Each line below containing the word "rosa" needs to be shown.
---------- Dataset records ----------
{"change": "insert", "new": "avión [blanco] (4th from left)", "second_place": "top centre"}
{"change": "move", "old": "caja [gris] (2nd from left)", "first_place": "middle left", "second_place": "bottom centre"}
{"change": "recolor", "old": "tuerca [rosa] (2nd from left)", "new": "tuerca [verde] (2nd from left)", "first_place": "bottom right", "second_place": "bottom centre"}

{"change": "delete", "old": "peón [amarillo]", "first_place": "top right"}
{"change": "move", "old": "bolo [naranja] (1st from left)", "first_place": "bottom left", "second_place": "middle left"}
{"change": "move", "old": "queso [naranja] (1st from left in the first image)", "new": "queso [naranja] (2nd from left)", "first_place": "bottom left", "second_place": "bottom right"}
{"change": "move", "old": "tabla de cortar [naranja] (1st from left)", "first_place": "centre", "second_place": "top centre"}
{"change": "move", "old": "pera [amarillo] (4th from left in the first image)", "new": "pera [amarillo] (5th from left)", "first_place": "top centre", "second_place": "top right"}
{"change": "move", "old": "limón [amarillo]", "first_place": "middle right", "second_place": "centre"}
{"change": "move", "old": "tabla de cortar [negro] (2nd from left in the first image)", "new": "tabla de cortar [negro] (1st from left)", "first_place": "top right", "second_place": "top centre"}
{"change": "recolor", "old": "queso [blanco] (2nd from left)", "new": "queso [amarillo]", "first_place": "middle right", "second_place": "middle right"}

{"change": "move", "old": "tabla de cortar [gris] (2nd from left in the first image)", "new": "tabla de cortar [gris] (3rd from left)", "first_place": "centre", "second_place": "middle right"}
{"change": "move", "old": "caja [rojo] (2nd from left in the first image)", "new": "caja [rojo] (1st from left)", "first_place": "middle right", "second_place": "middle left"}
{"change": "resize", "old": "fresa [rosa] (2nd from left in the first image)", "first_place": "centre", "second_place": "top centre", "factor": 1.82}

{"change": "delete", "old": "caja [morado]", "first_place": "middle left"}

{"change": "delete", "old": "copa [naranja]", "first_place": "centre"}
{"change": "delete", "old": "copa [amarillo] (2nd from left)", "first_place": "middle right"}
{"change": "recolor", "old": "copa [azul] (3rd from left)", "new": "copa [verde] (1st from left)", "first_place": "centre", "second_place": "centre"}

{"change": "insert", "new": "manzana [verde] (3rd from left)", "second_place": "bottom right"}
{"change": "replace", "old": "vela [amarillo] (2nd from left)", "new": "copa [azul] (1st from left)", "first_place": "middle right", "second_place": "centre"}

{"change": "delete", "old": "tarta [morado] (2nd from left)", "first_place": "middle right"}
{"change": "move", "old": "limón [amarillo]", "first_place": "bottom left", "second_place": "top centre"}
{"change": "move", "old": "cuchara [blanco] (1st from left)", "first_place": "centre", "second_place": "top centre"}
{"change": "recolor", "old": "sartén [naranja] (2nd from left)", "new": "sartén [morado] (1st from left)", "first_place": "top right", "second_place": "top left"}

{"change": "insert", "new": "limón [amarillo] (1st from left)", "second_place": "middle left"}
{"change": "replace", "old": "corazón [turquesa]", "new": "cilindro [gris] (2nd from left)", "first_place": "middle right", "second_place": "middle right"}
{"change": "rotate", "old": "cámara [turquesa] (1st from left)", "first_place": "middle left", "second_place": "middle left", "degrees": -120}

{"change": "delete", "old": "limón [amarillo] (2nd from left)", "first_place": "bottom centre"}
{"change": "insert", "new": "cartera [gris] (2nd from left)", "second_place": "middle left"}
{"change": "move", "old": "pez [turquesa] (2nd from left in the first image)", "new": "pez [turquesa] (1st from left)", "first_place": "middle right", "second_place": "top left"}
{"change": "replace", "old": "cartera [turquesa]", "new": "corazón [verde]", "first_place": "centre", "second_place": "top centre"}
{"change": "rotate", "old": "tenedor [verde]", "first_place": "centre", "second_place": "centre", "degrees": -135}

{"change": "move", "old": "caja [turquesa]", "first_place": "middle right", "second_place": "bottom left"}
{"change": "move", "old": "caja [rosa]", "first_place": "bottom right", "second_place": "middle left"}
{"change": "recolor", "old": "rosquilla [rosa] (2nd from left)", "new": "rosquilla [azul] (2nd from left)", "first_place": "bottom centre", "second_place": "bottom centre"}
----------
Your response
{"change": "recolor", "old": "tuerca [rosa] (2nd from left)", "new": "tuerca [verde] (2nd from left)", "first_place": "bottom right", "second_place": "bottom centre"}
{"change": "resize", "old": "fresa [rosa] (2nd from left in the first image)", "first_place": "centre", "second_place": "top centre", "factor": 1.82}
{"change": "move", "old": "caja [rosa]", "first_place": "bottom right", "second_place": "middle left"}
{"change": "recolor", "old": "rosquilla [rosa] (2nd from left)", "new": "rosquilla [azul] (2nd from left)", "first_place": "bottom centre", "second_place": "bottom centre"}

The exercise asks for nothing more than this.